- [TASK INPUTS]:
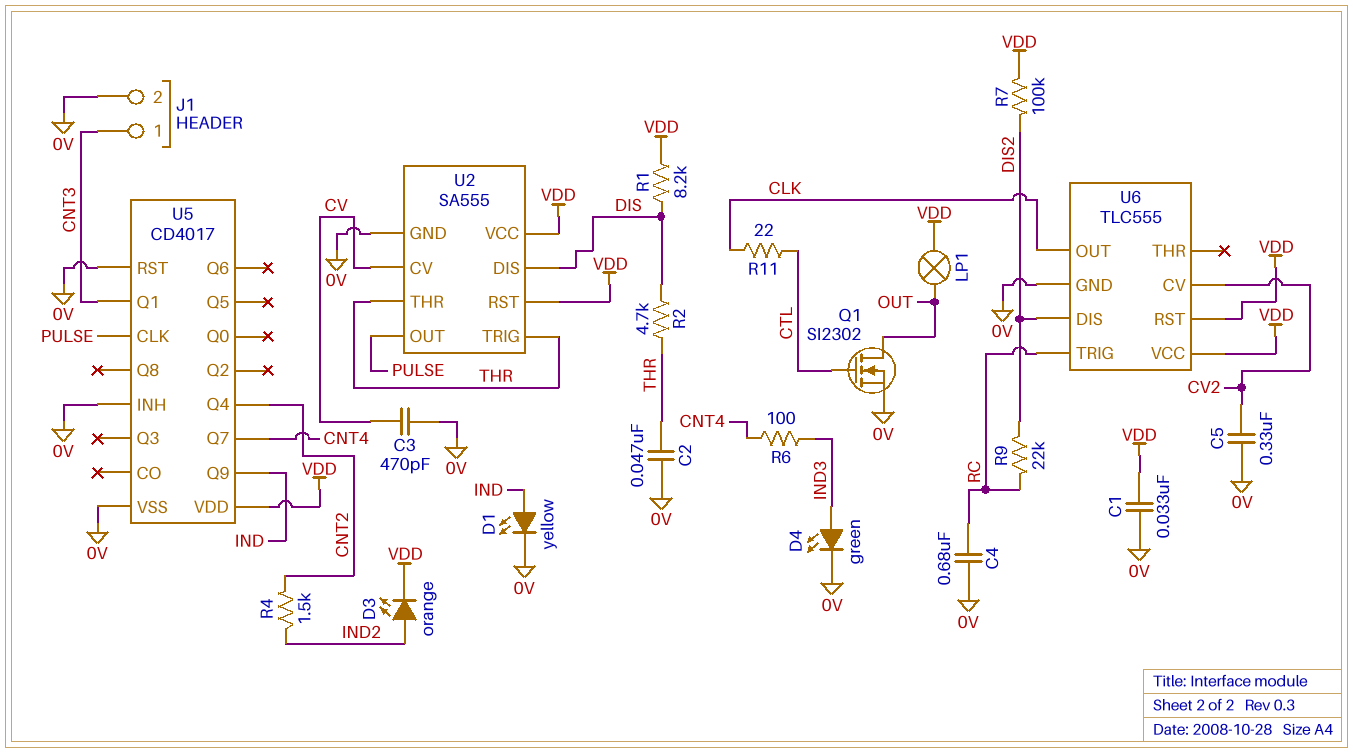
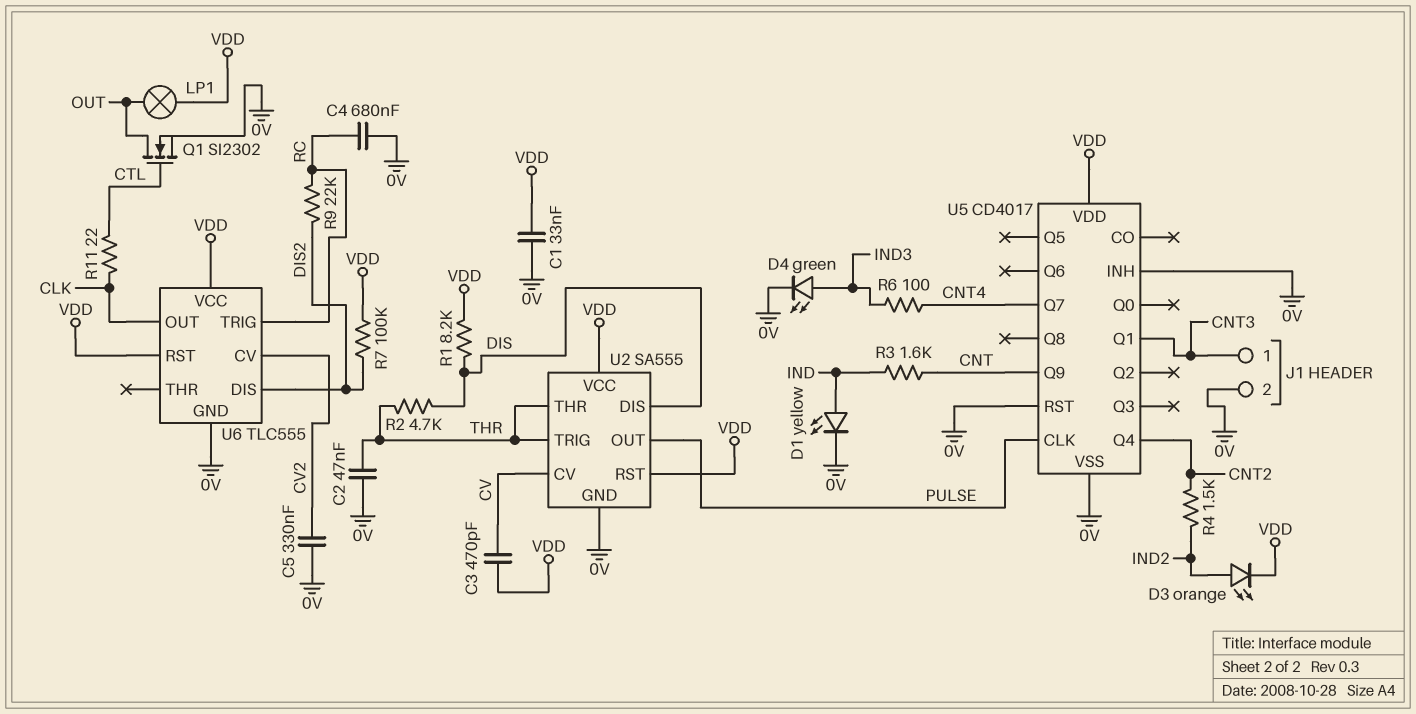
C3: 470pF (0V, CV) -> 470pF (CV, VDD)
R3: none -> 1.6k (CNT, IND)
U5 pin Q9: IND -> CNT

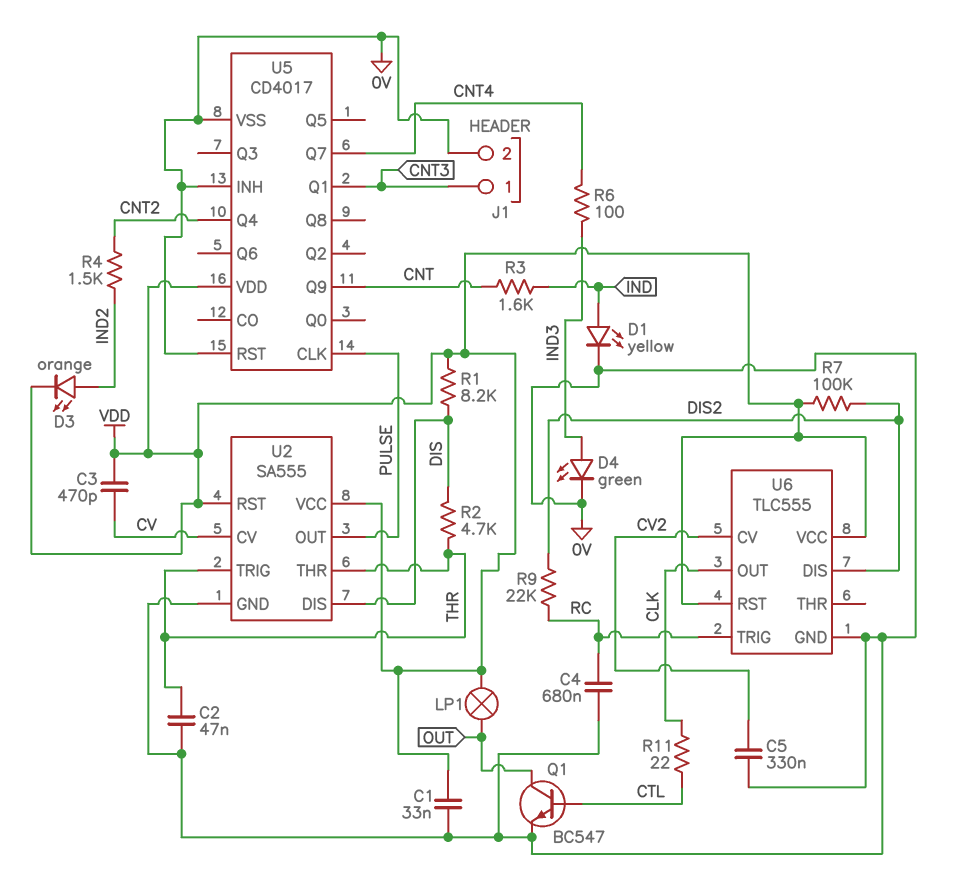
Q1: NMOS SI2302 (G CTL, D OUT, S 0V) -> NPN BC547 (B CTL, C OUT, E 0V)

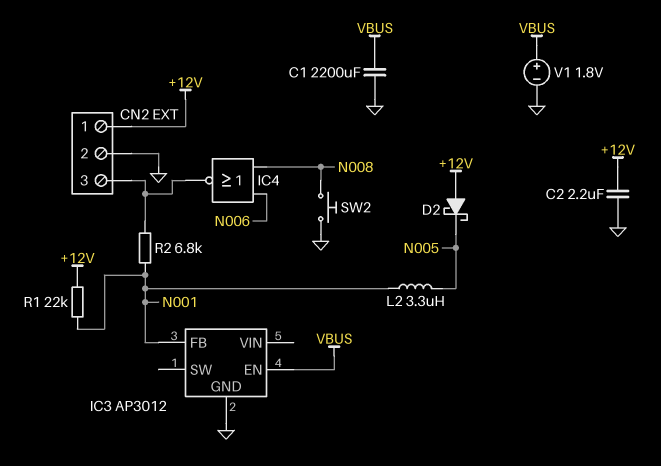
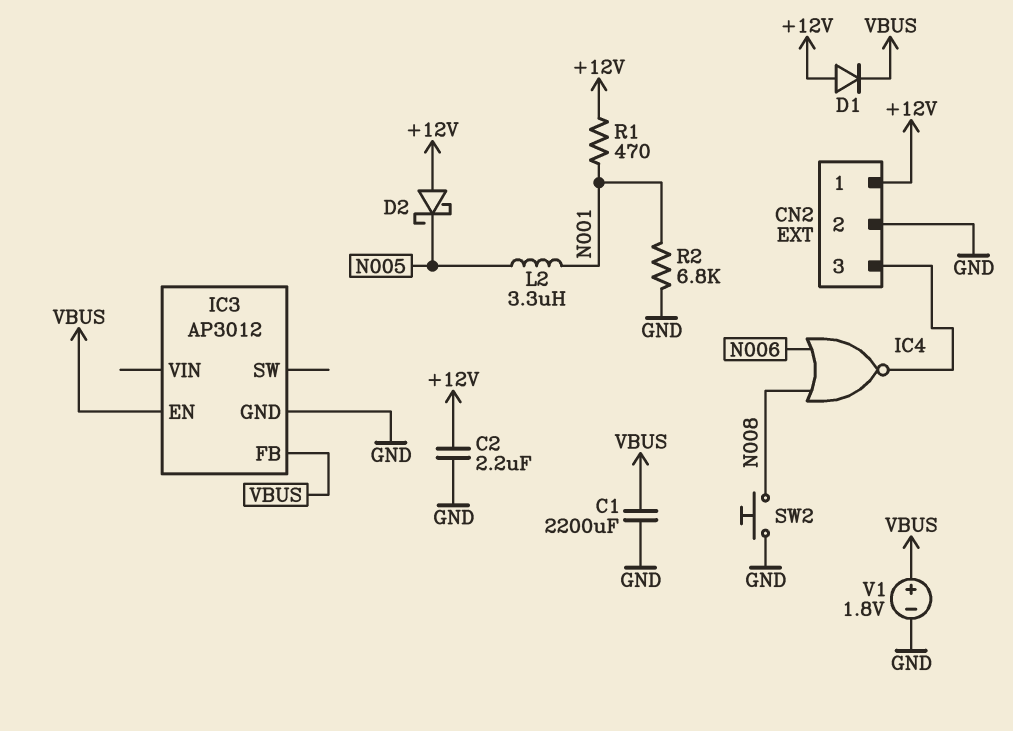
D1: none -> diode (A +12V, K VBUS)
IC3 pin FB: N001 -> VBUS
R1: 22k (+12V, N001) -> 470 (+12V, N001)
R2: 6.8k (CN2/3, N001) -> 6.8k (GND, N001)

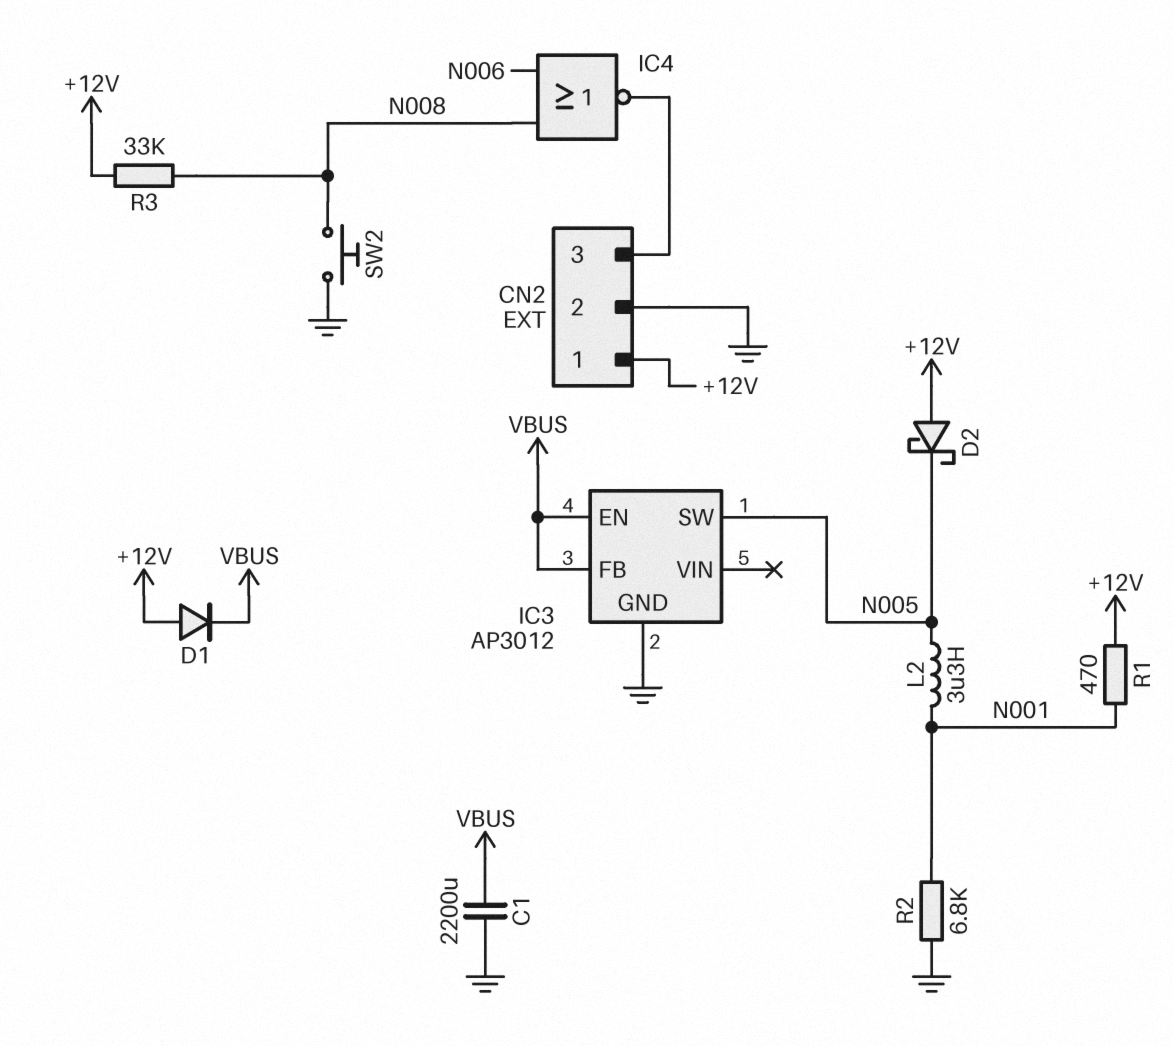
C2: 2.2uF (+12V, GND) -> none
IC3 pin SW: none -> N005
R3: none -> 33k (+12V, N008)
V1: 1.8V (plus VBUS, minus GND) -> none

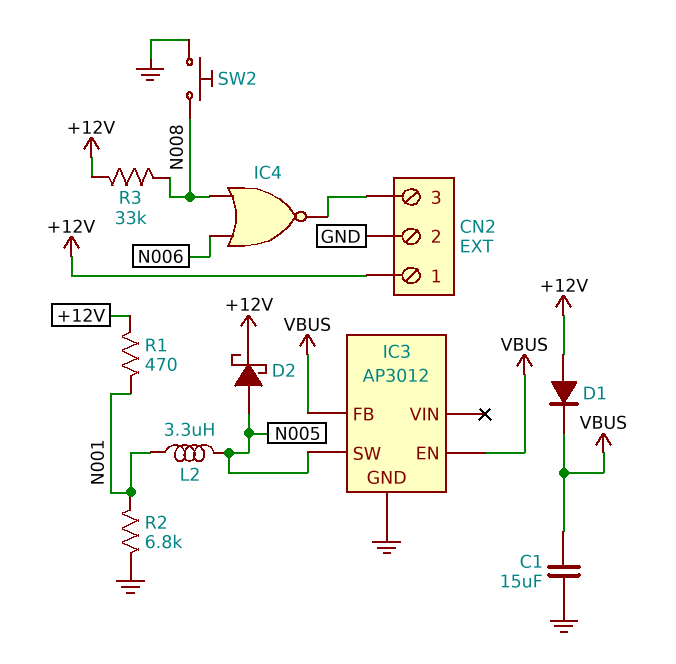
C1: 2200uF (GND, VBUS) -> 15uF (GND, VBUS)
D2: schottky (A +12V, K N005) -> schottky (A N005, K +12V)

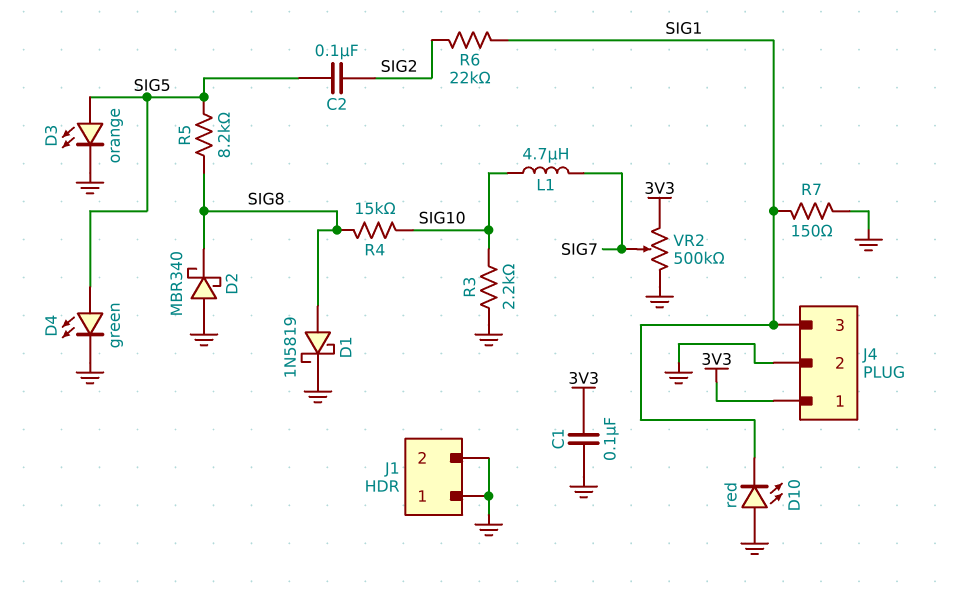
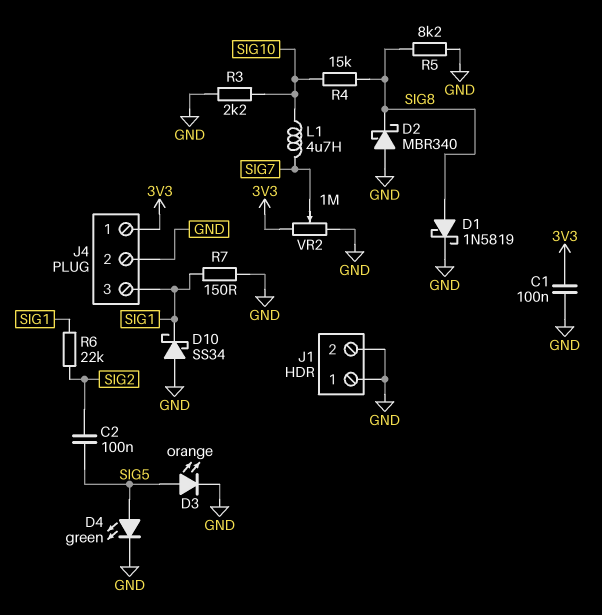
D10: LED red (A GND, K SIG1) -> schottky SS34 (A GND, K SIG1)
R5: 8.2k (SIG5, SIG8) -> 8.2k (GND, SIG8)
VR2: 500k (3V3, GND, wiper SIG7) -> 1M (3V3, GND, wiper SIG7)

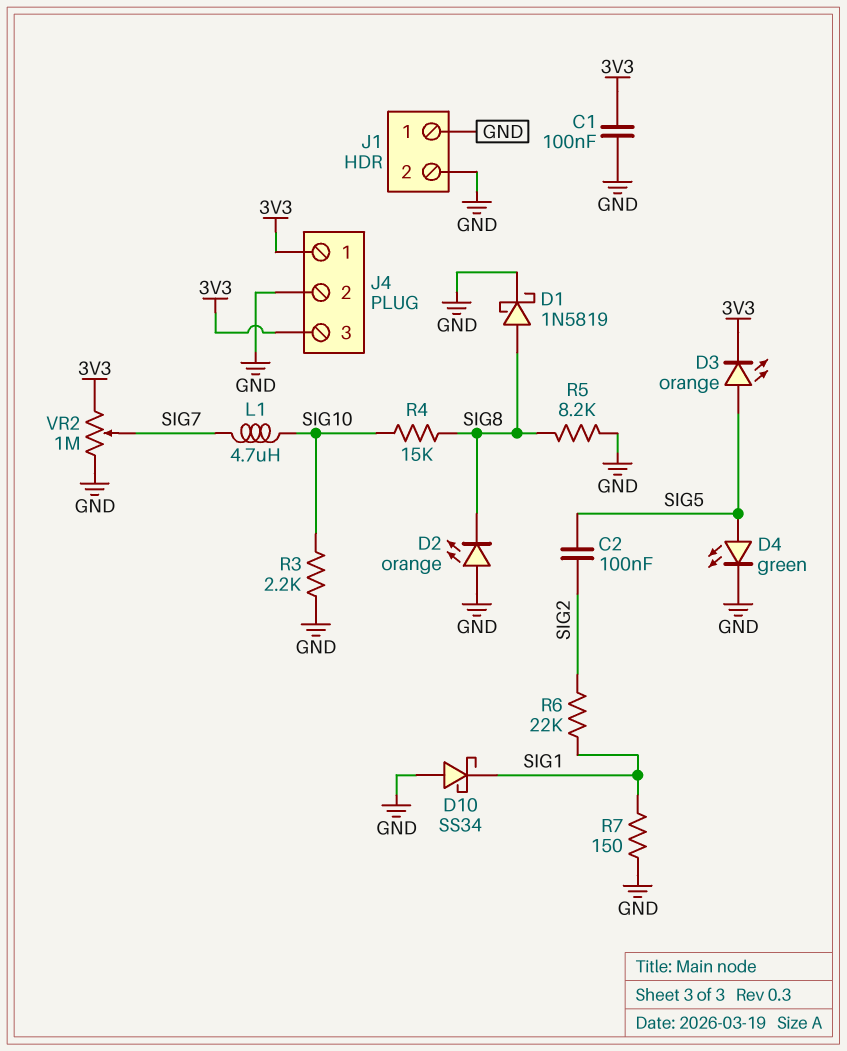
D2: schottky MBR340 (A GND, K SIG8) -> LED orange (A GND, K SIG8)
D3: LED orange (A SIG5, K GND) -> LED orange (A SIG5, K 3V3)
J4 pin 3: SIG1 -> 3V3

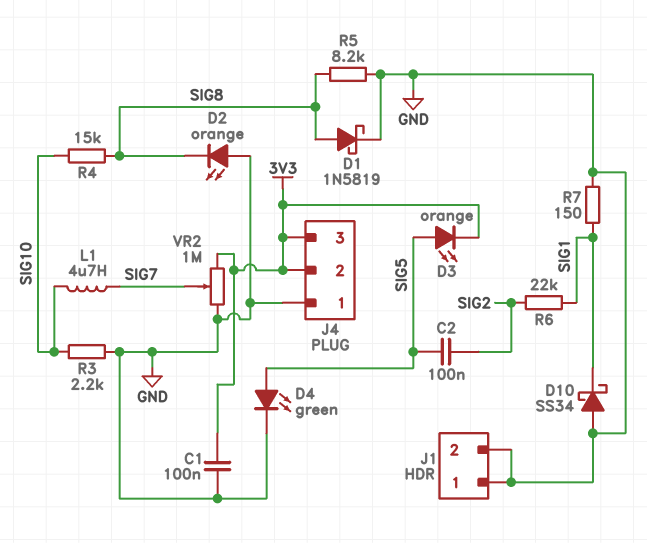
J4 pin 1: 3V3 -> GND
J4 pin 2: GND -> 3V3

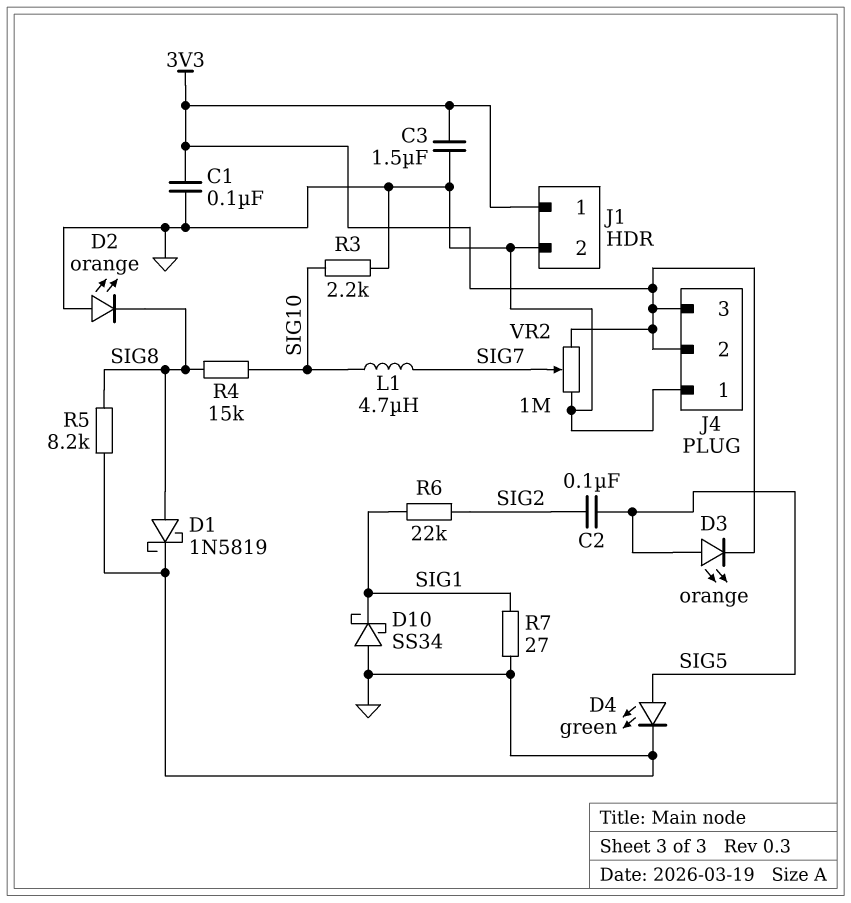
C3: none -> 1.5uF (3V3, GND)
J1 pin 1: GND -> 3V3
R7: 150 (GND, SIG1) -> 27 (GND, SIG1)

- [TASK REQUIREMENTS]: What's needed is an exact copy of the records above from the line containing "D1: none -> diode (A +12V, K VBUS)" down to the line containing "D10: LED red", both included, without any pictures.

- [YOUR SOLUTION]:
D1: none -> diode (A +12V, K VBUS)
IC3 pin FB: N001 -> VBUS
R1: 22k (+12V, N001) -> 470 (+12V, N001)
R2: 6.8k (CN2/3, N001) -> 6.8k (GND, N001)

C2: 2.2uF (+12V, GND) -> none
IC3 pin SW: none -> N005
R3: none -> 33k (+12V, N008)
V1: 1.8V (plus VBUS, minus GND) -> none

C1: 2200uF (GND, VBUS) -> 15uF (GND, VBUS)
D2: schottky (A +12V, K N005) -> schottky (A N005, K +12V)

D10: LED red (A GND, K SIG1) -> schottky SS34 (A GND, K SIG1)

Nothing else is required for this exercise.